**What is expected:** Copy the records below verbatim, from the first line through the line containing "PIXELS3 pin VCC: 5V -> 3V3", inclusive, and output nothing else.

---------- Records shown

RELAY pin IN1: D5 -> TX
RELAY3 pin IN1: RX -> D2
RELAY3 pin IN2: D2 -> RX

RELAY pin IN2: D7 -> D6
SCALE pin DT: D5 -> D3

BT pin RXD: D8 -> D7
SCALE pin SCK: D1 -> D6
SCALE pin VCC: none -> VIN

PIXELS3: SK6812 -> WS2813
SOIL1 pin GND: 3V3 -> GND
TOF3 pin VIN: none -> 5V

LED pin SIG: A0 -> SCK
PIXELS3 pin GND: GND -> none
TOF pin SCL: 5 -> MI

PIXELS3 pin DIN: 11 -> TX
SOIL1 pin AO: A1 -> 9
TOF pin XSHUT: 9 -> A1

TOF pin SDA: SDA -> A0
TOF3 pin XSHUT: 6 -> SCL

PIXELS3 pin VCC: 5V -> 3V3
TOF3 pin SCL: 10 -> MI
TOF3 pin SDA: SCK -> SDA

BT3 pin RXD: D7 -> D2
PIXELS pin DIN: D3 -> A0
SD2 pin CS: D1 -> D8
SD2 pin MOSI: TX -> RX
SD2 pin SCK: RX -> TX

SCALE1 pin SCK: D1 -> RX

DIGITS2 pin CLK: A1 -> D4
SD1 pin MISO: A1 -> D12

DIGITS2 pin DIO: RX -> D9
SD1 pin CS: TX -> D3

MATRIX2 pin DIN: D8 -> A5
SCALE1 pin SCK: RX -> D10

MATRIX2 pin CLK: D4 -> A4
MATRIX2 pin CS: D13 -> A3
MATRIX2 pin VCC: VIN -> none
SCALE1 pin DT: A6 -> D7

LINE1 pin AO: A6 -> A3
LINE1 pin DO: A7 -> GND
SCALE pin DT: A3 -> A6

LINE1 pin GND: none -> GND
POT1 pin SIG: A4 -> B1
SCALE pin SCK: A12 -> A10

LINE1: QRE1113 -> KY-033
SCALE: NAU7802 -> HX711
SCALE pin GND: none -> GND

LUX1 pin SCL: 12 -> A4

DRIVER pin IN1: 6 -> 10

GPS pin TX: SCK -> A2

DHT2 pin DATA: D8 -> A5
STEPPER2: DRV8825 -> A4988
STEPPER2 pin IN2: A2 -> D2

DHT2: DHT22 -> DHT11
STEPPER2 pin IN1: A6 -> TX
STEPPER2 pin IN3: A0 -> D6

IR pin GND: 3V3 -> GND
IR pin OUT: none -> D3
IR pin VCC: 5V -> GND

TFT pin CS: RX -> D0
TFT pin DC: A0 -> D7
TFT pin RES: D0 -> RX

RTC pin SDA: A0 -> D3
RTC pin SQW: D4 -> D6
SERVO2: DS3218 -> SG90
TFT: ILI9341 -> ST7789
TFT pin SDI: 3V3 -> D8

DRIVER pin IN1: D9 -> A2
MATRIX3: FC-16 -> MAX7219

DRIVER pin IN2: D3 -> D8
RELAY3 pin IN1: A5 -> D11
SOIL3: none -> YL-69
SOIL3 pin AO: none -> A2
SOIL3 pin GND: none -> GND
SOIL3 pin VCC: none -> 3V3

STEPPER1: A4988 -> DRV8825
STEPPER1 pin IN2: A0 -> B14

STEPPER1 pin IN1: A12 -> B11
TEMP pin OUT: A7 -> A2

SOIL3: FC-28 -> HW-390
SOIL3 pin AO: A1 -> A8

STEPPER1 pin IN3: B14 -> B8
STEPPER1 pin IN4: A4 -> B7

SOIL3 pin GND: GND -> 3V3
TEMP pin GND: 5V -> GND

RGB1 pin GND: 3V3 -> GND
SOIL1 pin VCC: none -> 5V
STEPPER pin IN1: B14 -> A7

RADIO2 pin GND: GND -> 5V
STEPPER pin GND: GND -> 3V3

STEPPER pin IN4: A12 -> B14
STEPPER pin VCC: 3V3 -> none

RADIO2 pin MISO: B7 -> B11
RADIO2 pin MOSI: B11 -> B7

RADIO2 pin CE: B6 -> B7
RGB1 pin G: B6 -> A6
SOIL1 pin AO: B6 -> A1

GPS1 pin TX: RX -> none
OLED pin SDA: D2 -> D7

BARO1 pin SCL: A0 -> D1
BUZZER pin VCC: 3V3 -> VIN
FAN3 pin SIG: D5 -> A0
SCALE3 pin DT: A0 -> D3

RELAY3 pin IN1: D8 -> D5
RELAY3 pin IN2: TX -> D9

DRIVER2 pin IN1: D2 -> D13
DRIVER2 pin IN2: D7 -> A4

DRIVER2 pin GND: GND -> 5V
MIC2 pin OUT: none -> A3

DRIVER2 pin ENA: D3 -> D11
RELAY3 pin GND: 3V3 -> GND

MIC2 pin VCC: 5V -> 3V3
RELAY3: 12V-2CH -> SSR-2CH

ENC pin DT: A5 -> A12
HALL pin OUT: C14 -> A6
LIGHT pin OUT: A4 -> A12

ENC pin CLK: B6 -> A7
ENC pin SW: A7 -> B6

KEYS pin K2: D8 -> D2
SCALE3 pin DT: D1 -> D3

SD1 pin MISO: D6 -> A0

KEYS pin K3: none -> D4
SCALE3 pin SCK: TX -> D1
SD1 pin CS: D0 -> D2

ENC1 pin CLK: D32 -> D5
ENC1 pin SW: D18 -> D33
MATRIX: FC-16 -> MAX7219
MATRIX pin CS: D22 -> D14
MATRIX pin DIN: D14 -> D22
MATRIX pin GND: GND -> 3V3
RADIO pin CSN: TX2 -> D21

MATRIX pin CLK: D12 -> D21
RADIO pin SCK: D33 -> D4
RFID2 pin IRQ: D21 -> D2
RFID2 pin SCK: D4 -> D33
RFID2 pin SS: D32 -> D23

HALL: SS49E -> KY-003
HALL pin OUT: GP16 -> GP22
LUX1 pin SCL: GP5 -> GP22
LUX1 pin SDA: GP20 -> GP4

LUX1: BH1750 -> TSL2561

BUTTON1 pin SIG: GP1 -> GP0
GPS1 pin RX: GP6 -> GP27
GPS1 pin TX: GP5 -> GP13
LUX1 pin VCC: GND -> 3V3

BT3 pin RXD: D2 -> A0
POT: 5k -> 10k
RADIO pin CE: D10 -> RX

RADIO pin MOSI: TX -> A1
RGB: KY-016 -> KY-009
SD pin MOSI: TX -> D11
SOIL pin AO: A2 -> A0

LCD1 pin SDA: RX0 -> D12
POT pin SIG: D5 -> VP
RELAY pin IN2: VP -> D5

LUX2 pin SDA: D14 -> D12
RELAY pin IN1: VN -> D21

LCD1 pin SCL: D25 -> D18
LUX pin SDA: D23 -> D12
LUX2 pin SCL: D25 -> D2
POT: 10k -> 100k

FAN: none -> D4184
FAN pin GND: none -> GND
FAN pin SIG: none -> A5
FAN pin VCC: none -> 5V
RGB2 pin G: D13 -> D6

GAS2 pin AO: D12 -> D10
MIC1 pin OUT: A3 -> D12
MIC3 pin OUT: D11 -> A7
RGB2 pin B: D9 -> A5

--------------------

**Completed exercise:**
RELAY pin IN1: D5 -> TX
RELAY3 pin IN1: RX -> D2
RELAY3 pin IN2: D2 -> RX

RELAY pin IN2: D7 -> D6
SCALE pin DT: D5 -> D3

BT pin RXD: D8 -> D7
SCALE pin SCK: D1 -> D6
SCALE pin VCC: none -> VIN

PIXELS3: SK6812 -> WS2813
SOIL1 pin GND: 3V3 -> GND
TOF3 pin VIN: none -> 5V

LED pin SIG: A0 -> SCK
PIXELS3 pin GND: GND -> none
TOF pin SCL: 5 -> MI

PIXELS3 pin DIN: 11 -> TX
SOIL1 pin AO: A1 -> 9
TOF pin XSHUT: 9 -> A1

TOF pin SDA: SDA -> A0
TOF3 pin XSHUT: 6 -> SCL

PIXELS3 pin VCC: 5V -> 3V3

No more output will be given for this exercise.